YOUR GOAL |
Collect each line from the rows below that contains the word "upper", matching case exactly.

DATA |
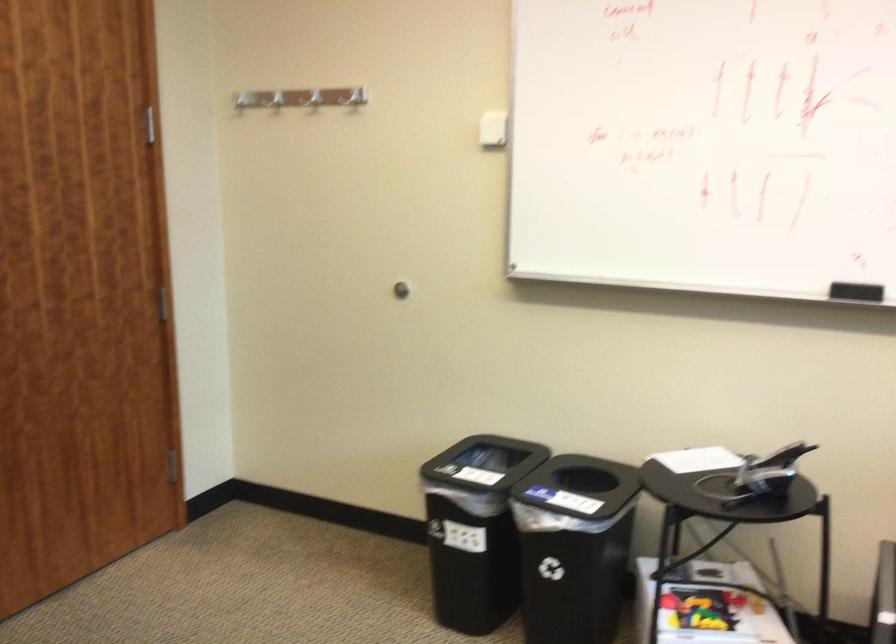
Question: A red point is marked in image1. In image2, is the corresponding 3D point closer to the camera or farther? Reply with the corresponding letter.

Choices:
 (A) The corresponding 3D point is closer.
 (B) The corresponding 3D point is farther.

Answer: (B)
...
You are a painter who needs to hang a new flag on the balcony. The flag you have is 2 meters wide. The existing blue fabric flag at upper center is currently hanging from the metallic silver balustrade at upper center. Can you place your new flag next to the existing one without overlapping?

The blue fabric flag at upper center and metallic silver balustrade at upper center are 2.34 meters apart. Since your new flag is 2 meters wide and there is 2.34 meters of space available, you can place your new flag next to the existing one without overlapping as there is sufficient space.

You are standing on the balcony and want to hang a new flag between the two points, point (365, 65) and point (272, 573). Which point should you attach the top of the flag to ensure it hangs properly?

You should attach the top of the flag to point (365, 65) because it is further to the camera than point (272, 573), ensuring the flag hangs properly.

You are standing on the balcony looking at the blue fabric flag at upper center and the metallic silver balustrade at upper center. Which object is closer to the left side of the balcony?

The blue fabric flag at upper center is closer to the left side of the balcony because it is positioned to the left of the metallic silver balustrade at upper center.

WRITTEN RESPONSE |
You are a painter who needs to hang a new flag on the balcony. The flag you have is 2 meters wide. The existing blue fabric flag at upper center is currently hanging from the metallic silver balustrade at upper center. Can you place your new flag next to the existing one without overlapping?
The blue fabric flag at upper center and metallic silver balustrade at upper center are 2.34 meters apart. Since your new flag is 2 meters wide and there is 2.34 meters of space available, you can place your new flag next to the existing one without overlapping as there is sufficient space.
You are standing on the balcony looking at the blue fabric flag at upper center and the metallic silver balustrade at upper center. Which object is closer to the left side of the balcony?
The blue fabric flag at upper center is closer to the left side of the balcony because it is positioned to the left of the metallic silver balustrade at upper center.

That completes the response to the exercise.